Aim of the task:
Return the records exactly, from the first line through the "DRIVER pin IN2: GP21 -> GP8" line.

[Entries taken from a collection]
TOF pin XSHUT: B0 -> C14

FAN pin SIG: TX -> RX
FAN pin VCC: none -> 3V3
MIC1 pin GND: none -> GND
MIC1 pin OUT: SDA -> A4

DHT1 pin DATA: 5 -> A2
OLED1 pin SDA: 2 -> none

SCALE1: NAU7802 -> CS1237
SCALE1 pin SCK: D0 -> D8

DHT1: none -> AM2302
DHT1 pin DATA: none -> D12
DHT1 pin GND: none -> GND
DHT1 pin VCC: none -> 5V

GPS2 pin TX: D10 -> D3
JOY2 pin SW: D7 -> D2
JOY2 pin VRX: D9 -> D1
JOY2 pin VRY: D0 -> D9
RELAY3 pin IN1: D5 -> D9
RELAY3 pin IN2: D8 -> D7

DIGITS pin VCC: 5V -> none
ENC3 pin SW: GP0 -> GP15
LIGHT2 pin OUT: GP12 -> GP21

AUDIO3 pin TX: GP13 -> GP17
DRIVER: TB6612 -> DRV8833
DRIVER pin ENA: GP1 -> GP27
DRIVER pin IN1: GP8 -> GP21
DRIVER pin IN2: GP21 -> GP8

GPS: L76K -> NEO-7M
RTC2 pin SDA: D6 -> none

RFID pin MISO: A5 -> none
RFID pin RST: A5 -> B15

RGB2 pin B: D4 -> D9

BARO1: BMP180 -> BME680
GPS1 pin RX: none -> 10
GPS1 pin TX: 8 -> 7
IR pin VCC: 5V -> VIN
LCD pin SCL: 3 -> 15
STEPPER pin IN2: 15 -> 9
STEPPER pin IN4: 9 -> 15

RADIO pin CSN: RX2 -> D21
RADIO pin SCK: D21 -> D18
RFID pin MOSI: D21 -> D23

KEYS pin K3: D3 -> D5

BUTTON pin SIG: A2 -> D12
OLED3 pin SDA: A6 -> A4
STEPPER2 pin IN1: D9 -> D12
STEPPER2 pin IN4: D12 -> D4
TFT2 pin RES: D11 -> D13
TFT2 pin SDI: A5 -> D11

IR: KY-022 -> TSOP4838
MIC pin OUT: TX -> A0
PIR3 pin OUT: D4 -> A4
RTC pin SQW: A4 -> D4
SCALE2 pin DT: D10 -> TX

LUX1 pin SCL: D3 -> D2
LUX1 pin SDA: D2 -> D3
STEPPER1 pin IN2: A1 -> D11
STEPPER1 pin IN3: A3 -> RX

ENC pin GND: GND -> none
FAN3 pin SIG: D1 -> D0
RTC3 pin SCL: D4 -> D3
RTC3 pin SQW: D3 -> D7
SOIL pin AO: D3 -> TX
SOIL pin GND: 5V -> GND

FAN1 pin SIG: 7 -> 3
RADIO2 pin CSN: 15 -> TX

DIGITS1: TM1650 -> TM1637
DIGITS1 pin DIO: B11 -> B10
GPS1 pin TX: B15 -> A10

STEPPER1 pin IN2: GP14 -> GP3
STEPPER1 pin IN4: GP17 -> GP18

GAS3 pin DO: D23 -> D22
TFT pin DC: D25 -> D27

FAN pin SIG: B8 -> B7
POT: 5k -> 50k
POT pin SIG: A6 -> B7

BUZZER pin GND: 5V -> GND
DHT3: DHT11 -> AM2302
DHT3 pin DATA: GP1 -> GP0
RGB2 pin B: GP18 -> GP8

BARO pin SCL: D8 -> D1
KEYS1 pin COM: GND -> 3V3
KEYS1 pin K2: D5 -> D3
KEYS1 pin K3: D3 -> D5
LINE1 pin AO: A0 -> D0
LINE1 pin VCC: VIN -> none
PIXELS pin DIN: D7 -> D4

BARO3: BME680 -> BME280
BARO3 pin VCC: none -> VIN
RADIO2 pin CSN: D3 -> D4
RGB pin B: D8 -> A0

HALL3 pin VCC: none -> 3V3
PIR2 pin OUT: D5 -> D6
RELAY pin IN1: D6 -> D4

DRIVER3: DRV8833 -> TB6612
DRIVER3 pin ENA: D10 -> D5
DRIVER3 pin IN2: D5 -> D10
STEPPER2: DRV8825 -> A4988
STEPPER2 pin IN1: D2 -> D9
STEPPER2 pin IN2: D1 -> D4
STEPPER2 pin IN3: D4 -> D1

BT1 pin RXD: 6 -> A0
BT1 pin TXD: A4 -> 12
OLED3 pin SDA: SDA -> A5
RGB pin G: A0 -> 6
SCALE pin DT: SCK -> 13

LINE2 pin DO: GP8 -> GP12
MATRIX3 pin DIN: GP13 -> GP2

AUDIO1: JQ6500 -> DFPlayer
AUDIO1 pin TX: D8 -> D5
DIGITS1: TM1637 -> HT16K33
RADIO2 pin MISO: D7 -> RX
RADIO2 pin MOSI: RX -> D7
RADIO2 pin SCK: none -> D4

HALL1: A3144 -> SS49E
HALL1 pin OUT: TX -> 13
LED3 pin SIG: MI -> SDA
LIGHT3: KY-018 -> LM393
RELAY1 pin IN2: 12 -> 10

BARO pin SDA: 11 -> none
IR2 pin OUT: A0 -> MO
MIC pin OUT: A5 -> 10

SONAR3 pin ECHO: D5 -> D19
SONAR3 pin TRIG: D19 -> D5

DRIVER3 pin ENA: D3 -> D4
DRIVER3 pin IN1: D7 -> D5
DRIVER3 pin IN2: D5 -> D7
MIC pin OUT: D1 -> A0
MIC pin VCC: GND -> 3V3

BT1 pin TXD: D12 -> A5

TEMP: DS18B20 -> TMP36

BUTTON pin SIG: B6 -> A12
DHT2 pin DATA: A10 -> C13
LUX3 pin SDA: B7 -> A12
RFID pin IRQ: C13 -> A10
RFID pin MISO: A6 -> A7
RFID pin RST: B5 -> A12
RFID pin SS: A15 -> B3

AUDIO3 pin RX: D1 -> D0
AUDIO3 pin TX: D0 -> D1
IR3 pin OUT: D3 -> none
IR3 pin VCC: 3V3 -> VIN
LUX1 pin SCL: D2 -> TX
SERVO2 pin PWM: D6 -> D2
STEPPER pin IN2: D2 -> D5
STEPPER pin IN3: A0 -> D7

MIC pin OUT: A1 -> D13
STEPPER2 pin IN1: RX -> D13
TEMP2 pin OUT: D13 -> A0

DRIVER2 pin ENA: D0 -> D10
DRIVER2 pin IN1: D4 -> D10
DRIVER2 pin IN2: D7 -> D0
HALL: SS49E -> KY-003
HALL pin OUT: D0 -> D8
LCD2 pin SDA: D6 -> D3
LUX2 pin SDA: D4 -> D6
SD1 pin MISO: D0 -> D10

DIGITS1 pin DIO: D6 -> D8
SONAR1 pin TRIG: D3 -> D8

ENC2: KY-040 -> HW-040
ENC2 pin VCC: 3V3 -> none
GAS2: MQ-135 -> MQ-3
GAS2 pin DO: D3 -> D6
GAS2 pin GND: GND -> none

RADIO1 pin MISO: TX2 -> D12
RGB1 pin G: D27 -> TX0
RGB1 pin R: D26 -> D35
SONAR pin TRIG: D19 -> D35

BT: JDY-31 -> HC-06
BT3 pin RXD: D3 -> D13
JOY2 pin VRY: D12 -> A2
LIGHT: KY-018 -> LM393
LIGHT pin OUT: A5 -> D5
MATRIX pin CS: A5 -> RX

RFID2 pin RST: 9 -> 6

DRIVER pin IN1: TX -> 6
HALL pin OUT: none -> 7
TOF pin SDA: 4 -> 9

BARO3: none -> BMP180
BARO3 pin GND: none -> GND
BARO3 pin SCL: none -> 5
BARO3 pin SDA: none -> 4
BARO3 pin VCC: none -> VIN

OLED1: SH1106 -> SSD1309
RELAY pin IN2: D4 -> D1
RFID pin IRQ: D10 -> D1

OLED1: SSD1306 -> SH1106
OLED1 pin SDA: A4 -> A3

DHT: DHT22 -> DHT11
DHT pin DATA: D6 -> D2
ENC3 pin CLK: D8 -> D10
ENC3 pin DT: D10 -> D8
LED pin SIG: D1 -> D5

Problem solution:
TOF pin XSHUT: B0 -> C14

FAN pin SIG: TX -> RX
FAN pin VCC: none -> 3V3
MIC1 pin GND: none -> GND
MIC1 pin OUT: SDA -> A4

DHT1 pin DATA: 5 -> A2
OLED1 pin SDA: 2 -> none

SCALE1: NAU7802 -> CS1237
SCALE1 pin SCK: D0 -> D8

DHT1: none -> AM2302
DHT1 pin DATA: none -> D12
DHT1 pin GND: none -> GND
DHT1 pin VCC: none -> 5V

GPS2 pin TX: D10 -> D3
JOY2 pin SW: D7 -> D2
JOY2 pin VRX: D9 -> D1
JOY2 pin VRY: D0 -> D9
RELAY3 pin IN1: D5 -> D9
RELAY3 pin IN2: D8 -> D7

DIGITS pin VCC: 5V -> none
ENC3 pin SW: GP0 -> GP15
LIGHT2 pin OUT: GP12 -> GP21

AUDIO3 pin TX: GP13 -> GP17
DRIVER: TB6612 -> DRV8833
DRIVER pin ENA: GP1 -> GP27
DRIVER pin IN1: GP8 -> GP21
DRIVER pin IN2: GP21 -> GP8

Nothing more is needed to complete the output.